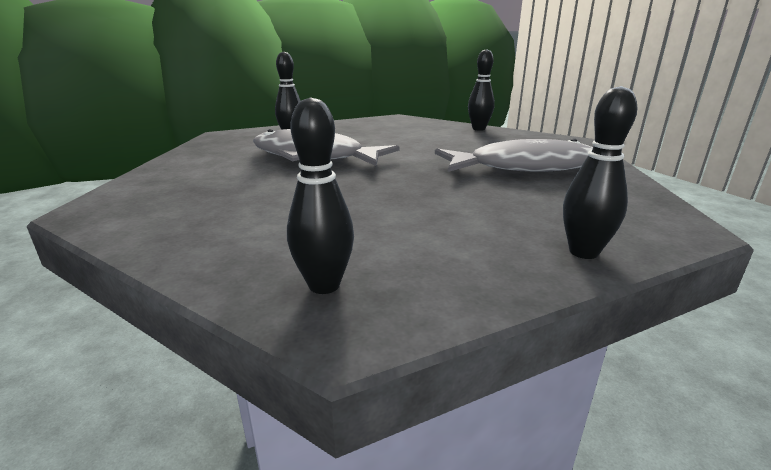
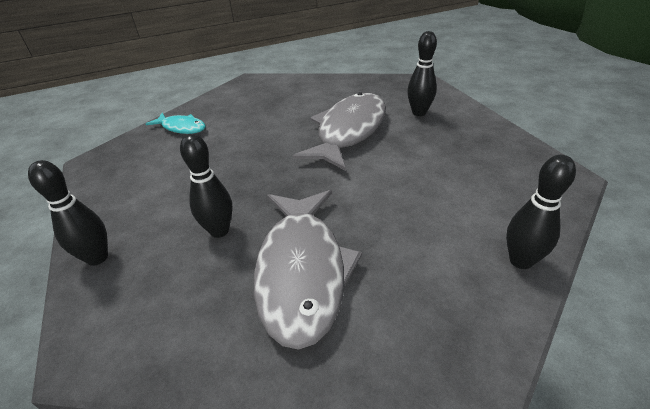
camera: 95 degrees right, 15 degrees up
(241, 249) = (181, 128): none -> turquoise fish
(324, 285) = (130, 154): black bowling pin -> black bowling pin (219, 231)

*****

### Exercise requirements
Would you output the full listing exactly as it stands, minus the images?

### Worked solution
camera: 95 degrees right, 15 degrees up
(241, 249) = (181, 128): none -> turquoise fish
(324, 285) = (130, 154): black bowling pin -> black bowling pin (219, 231)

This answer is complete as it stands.